Scene change data:
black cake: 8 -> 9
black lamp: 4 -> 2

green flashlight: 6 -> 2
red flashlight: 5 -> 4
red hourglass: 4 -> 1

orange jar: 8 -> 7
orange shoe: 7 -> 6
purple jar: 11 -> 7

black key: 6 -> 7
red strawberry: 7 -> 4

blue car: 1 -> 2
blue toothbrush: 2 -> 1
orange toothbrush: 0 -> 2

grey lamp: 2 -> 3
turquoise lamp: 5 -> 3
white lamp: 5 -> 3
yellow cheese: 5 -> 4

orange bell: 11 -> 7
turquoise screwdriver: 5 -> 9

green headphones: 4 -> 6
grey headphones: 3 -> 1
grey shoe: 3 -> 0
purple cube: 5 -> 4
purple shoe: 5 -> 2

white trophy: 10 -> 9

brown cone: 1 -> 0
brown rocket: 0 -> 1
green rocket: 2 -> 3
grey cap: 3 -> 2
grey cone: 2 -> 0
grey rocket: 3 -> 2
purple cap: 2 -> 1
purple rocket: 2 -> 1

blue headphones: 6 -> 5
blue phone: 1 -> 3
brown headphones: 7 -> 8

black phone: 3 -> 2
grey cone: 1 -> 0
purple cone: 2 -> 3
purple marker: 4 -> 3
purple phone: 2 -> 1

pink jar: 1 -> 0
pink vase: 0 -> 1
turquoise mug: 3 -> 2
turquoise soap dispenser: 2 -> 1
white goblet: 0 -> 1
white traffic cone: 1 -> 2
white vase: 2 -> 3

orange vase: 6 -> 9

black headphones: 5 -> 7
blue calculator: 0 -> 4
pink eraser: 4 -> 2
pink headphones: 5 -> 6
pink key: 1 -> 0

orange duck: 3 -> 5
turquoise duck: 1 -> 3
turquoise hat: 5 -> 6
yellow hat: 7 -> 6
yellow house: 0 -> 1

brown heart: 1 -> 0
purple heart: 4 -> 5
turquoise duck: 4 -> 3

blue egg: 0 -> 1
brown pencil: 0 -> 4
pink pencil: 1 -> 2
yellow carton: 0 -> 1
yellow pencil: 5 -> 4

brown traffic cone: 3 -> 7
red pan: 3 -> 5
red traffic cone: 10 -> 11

Exercise requirements >>
Using only the data above, copy out the lines that include the word "flashlight".

Output for this exercise >>
green flashlight: 6 -> 2
red flashlight: 5 -> 4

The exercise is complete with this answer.